RECORDS SUPPLIED »
_ _ _

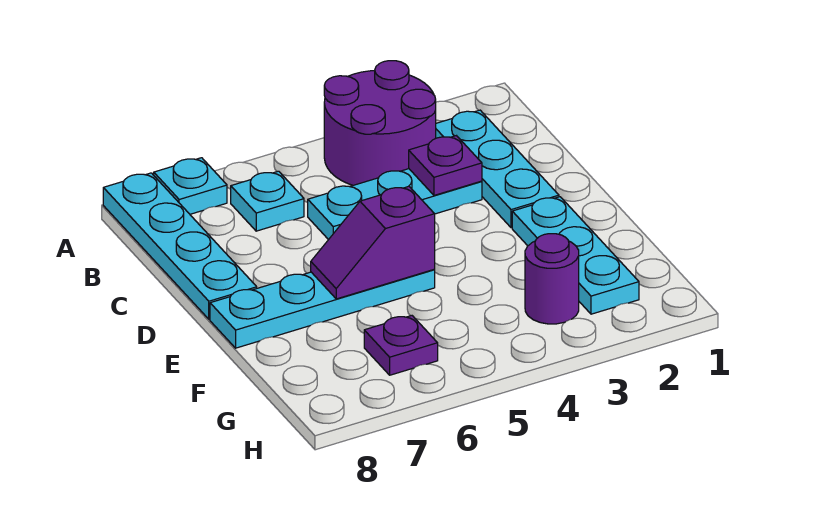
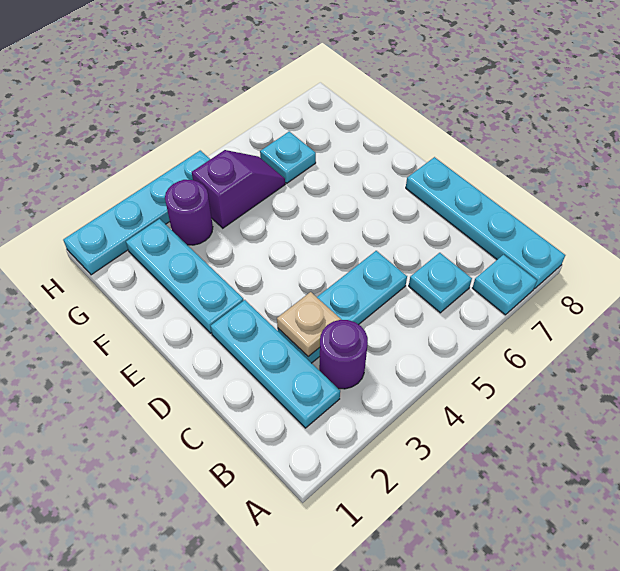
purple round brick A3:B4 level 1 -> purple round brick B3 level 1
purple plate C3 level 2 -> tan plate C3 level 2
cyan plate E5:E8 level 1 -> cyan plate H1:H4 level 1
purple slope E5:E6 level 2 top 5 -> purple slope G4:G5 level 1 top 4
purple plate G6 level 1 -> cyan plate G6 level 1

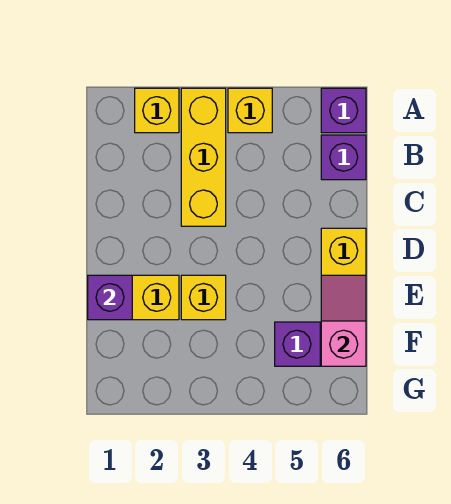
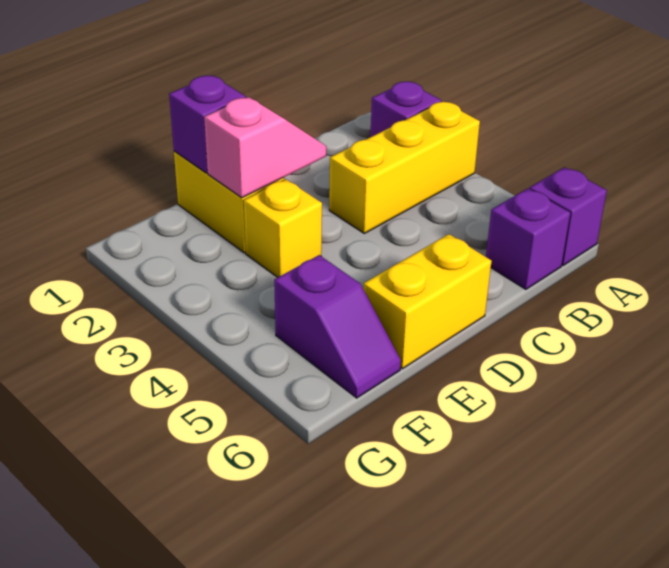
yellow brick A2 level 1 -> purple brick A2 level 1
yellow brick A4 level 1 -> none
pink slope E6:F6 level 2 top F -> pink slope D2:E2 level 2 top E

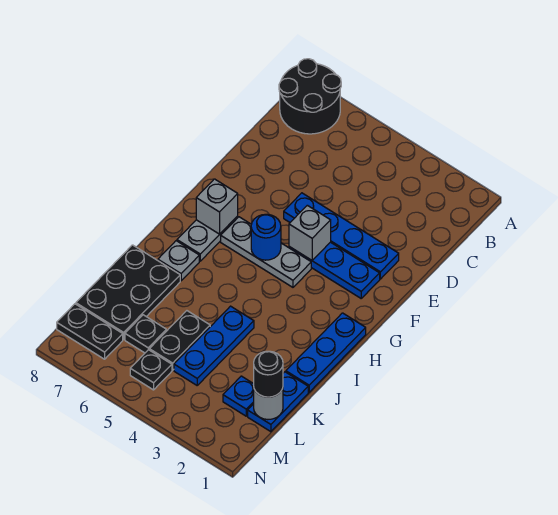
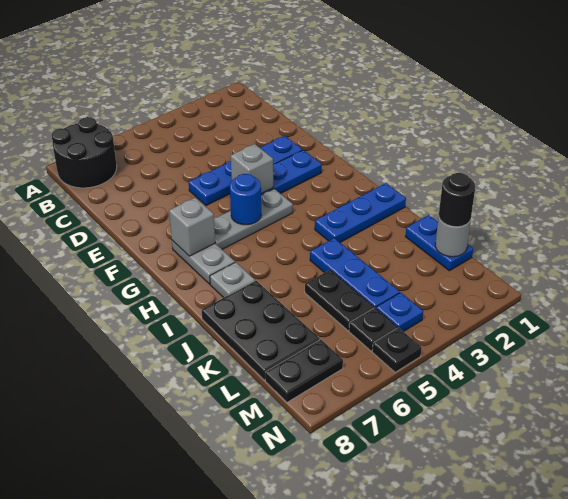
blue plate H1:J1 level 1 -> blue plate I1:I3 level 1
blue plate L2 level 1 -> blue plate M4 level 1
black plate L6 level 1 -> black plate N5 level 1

_ _ _

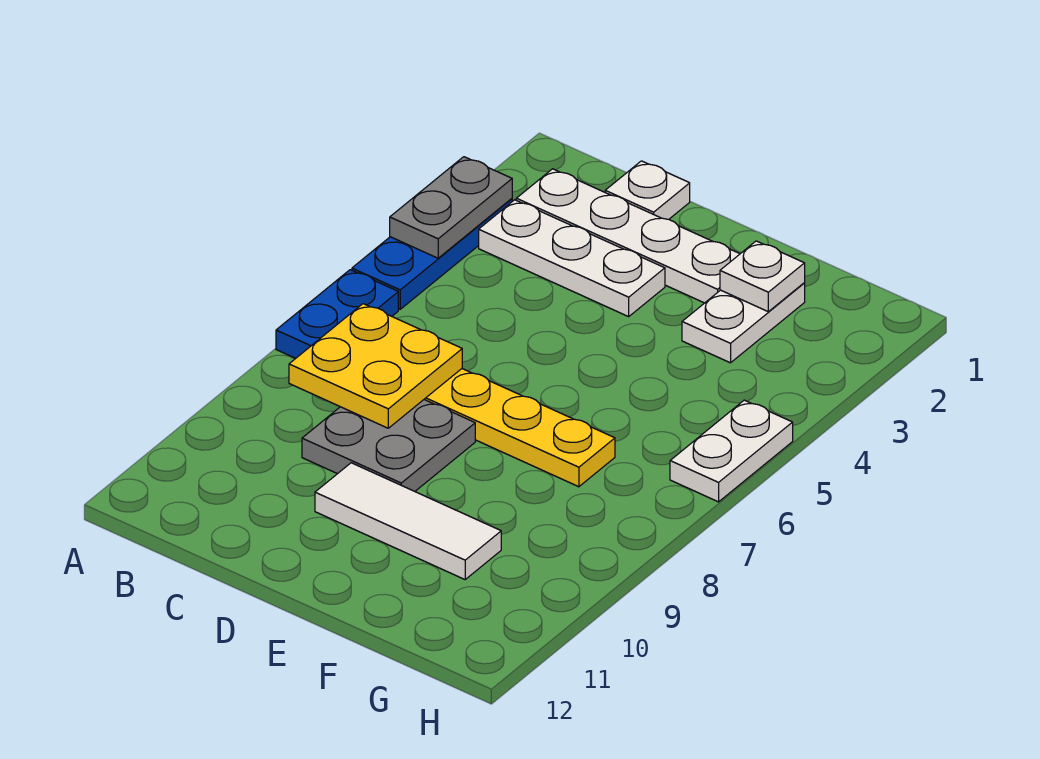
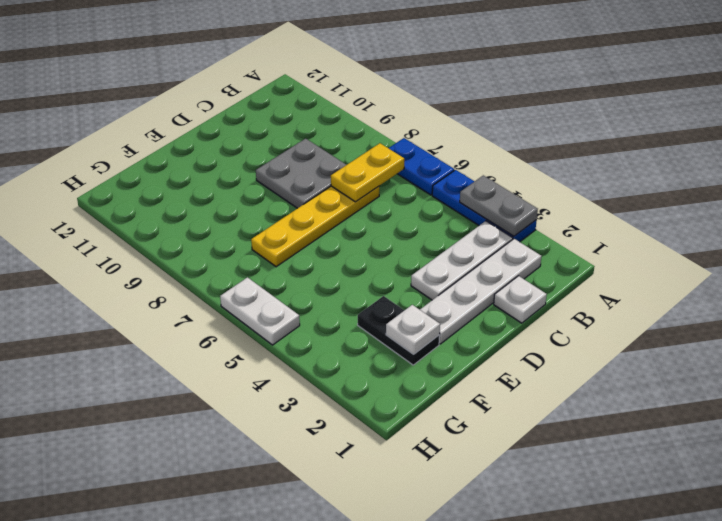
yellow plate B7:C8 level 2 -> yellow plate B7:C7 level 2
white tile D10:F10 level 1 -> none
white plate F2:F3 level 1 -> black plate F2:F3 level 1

_ _ _

BRIEF »
Give again, exactly as written above, each line from the one that has "cyan plate E5:E8" to the one that has "black plate L6", both included; omit the pictures.

WRITTEN REPLY »
cyan plate E5:E8 level 1 -> cyan plate H1:H4 level 1
purple slope E5:E6 level 2 top 5 -> purple slope G4:G5 level 1 top 4
purple plate G6 level 1 -> cyan plate G6 level 1

yellow brick A2 level 1 -> purple brick A2 level 1
yellow brick A4 level 1 -> none
pink slope E6:F6 level 2 top F -> pink slope D2:E2 level 2 top E

blue plate H1:J1 level 1 -> blue plate I1:I3 level 1
blue plate L2 level 1 -> blue plate M4 level 1
black plate L6 level 1 -> black plate N5 level 1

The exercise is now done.